Task inputs:
============================================================

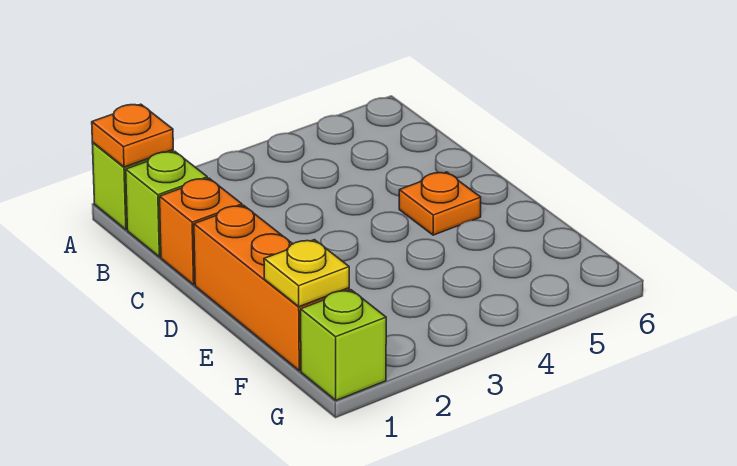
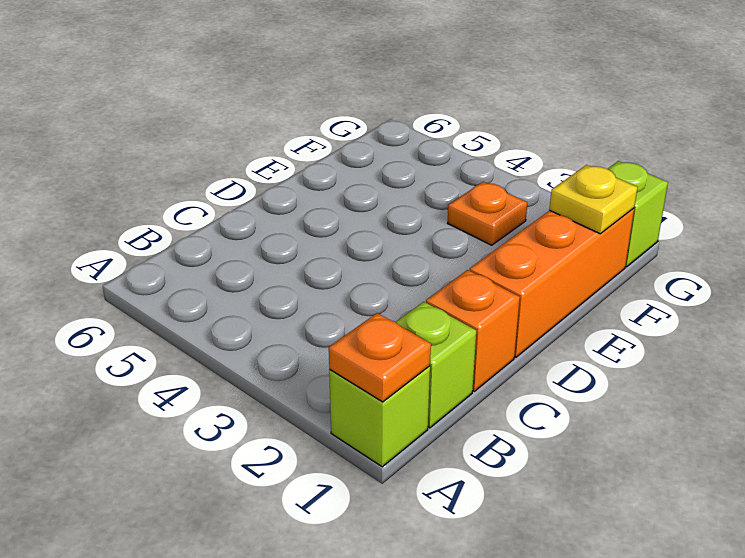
orange plate D5 level 1 -> orange plate F3 level 1

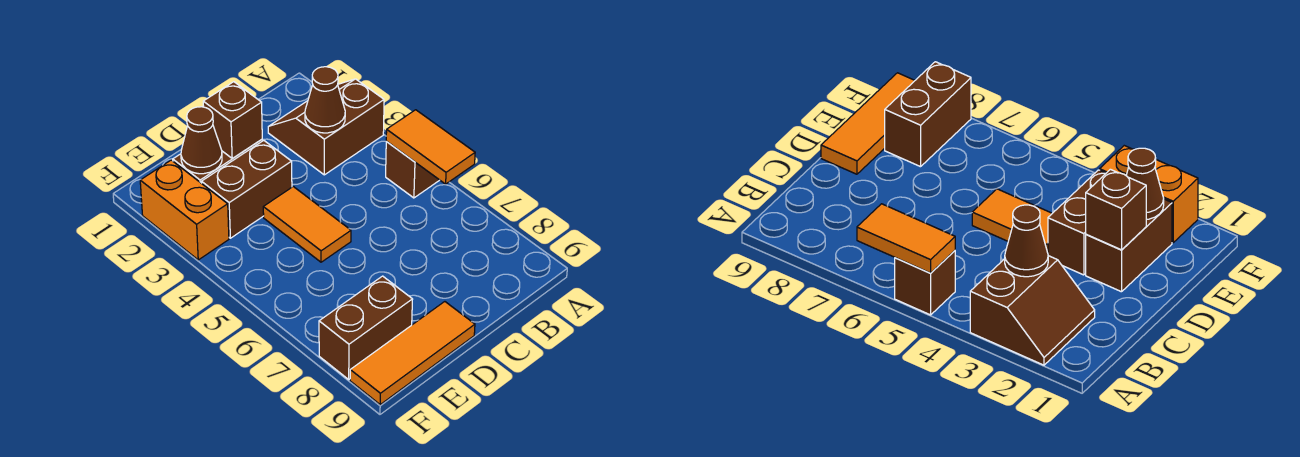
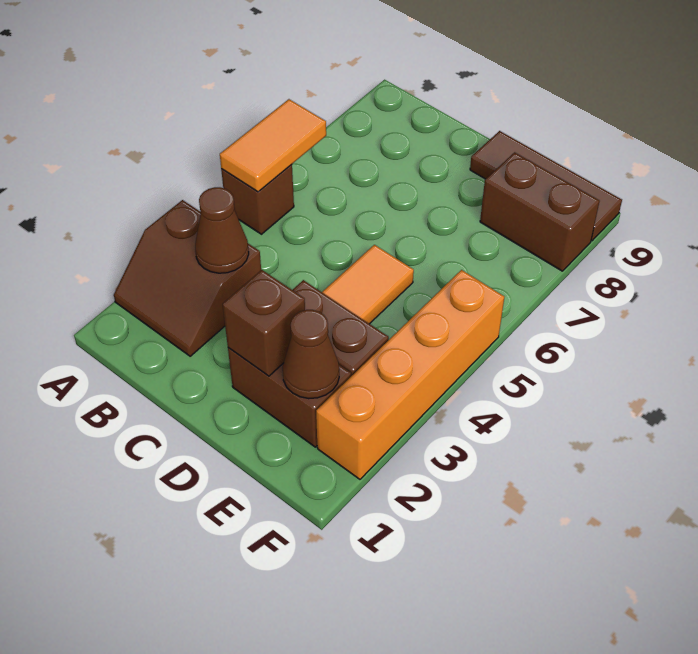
orange tile D9:F9 level 1 -> brown tile D9:F9 level 1
orange brick F2:F3 level 1 -> orange brick F2:F5 level 1

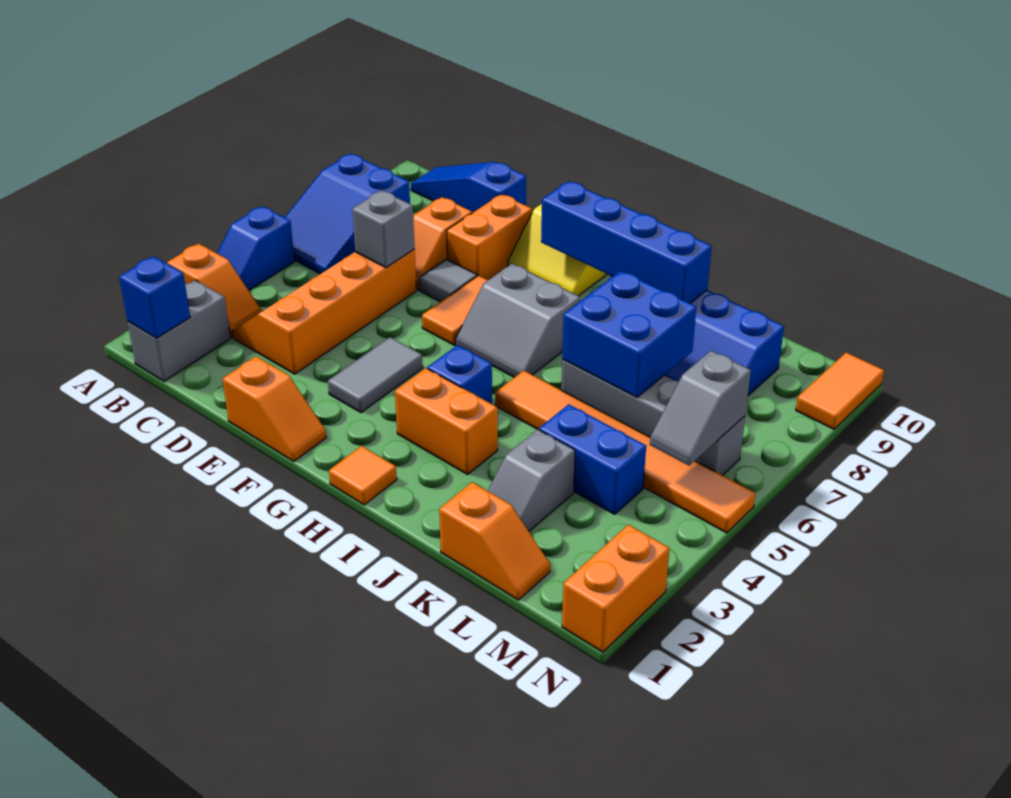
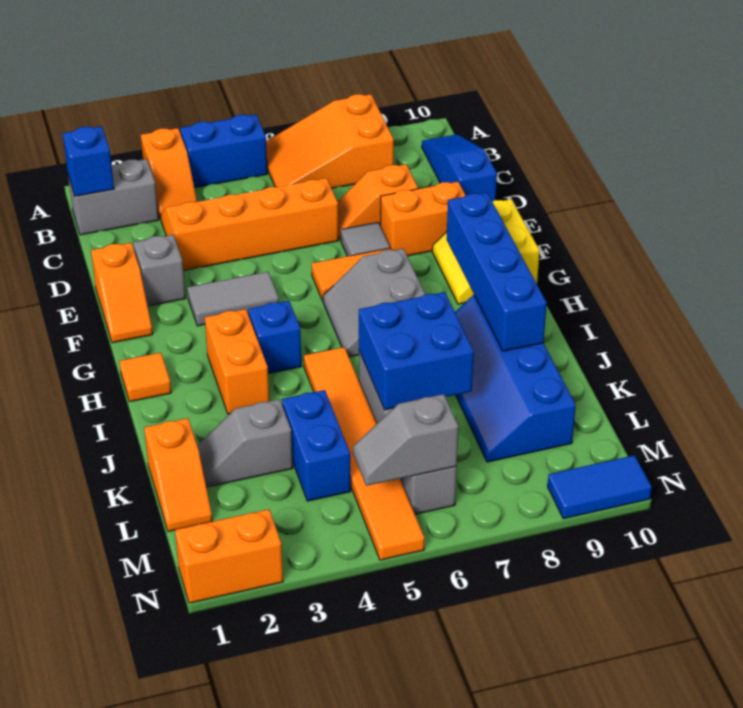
blue slope A4:A5 level 1 top 5 -> blue brick A4:A5 level 1
blue slope A6:B8 level 1 top 8 -> orange slope A6:B8 level 1 top 8
grey brick D6 level 2 -> grey brick E2 level 1
orange tile N9:N10 level 1 -> blue tile N9:N10 level 1

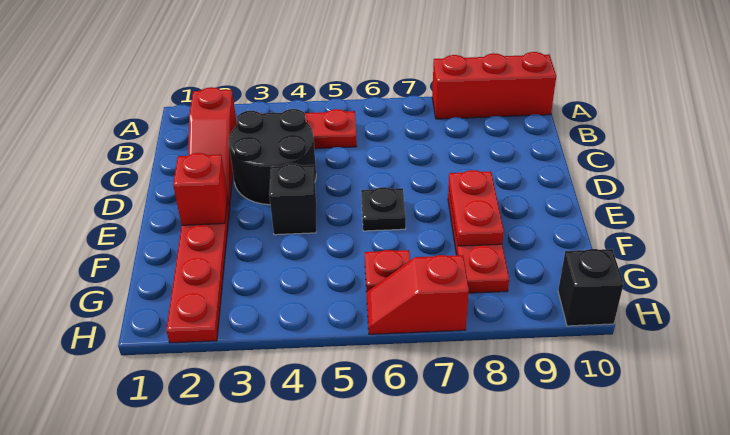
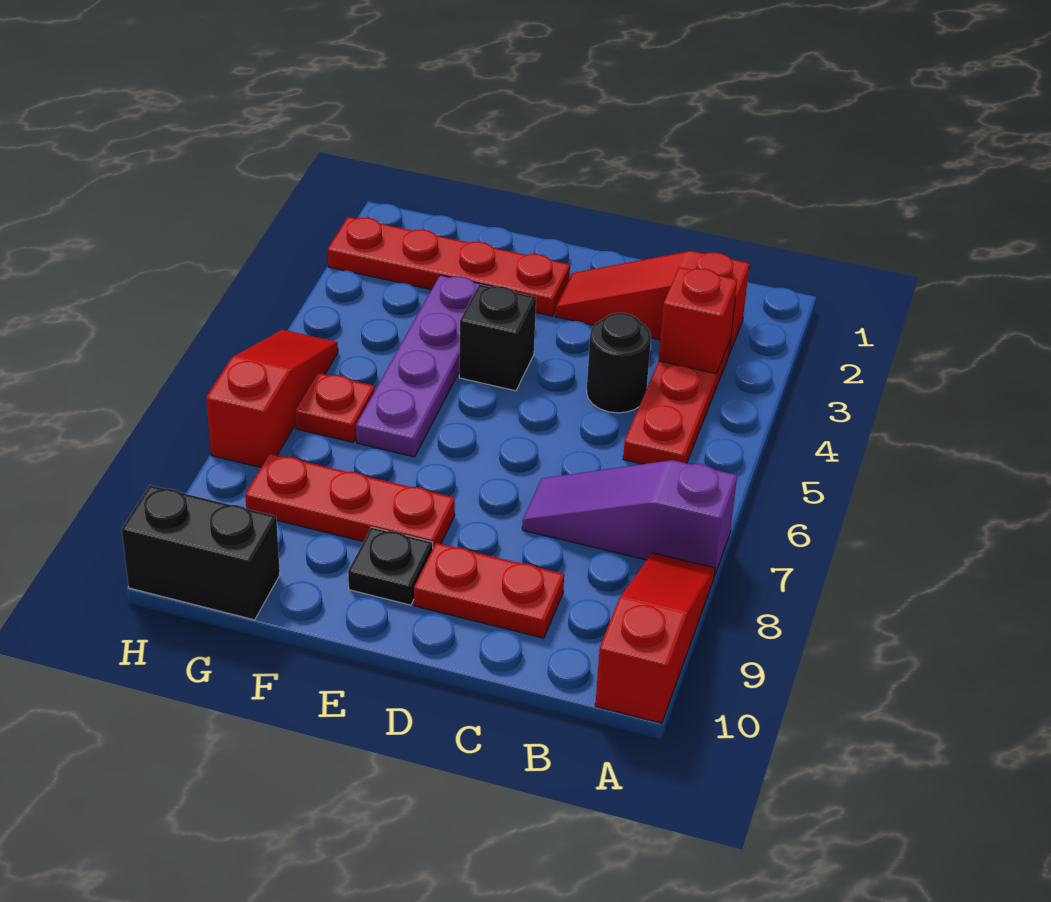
none -> purple slope A7:C7 level 1 top A
red brick A8:A10 level 1 -> red slope A8:A10 level 1 top 10
black round brick C3:D4 level 1 -> black round brick C4 level 1
red brick E2 level 2 -> red brick B3 level 2
black plate E6 level 1 -> black plate E9 level 1
red plate E8:F8 level 2 -> red plate C9:D9 level 1
none -> purple plate F3:F6 level 1
red slope H6:H7 level 1 top 7 -> red slope H5:H7 level 1 top 7
black brick H10 level 1 -> black brick G10:H10 level 1

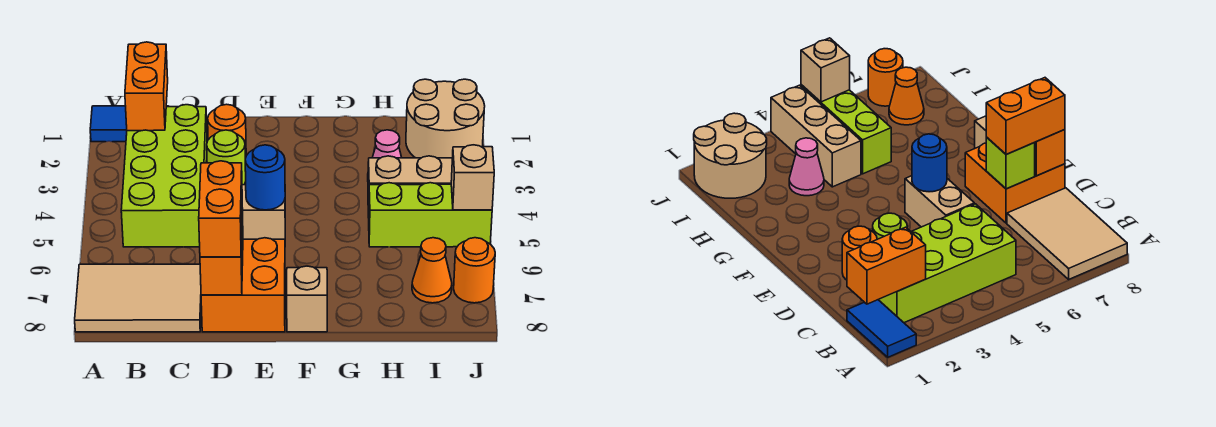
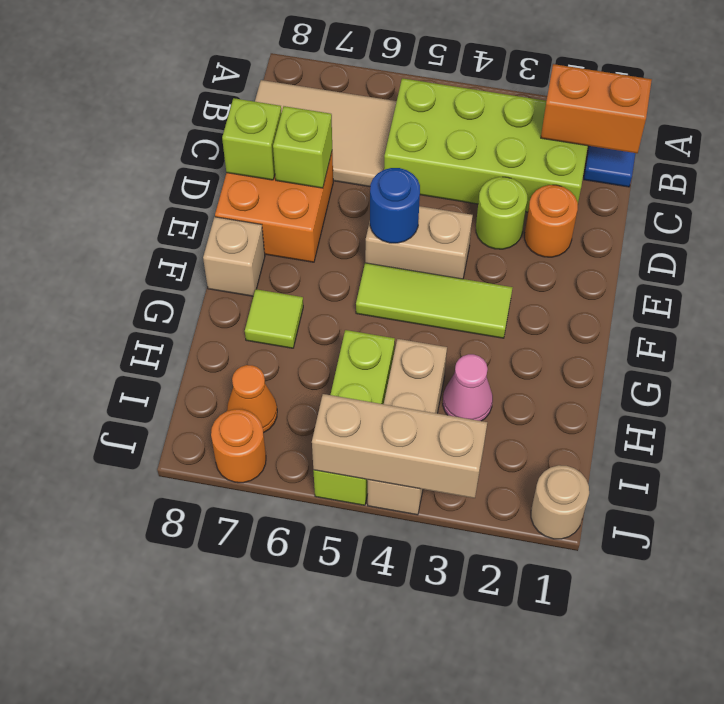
tan tile A7:C8 level 1 -> tan tile B6:C8 level 1
tan brick D5:E5 level 1 -> tan brick E4:E5 level 1
orange brick D7:D8 level 3 -> none
orange brick D8 level 2 -> lime brick D8 level 2
none -> lime tile F3:F5 level 1
none -> lime tile G7 level 1
tan round brick I1:J2 level 1 -> tan round brick J1 level 1
tan brick J5 level 2 -> tan brick J3:J5 level 2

============================================================

Exercise directions: Reproduce exactly, and only, the lines from the opening line of the listing above through the line holding "black round brick C3:D4", minus the pictures.

Result for this exercise:
orange plate D5 level 1 -> orange plate F3 level 1

orange tile D9:F9 level 1 -> brown tile D9:F9 level 1
orange brick F2:F3 level 1 -> orange brick F2:F5 level 1

blue slope A4:A5 level 1 top 5 -> blue brick A4:A5 level 1
blue slope A6:B8 level 1 top 8 -> orange slope A6:B8 level 1 top 8
grey brick D6 level 2 -> grey brick E2 level 1
orange tile N9:N10 level 1 -> blue tile N9:N10 level 1

none -> purple slope A7:C7 level 1 top A
red brick A8:A10 level 1 -> red slope A8:A10 level 1 top 10
black round brick C3:D4 level 1 -> black round brick C4 level 1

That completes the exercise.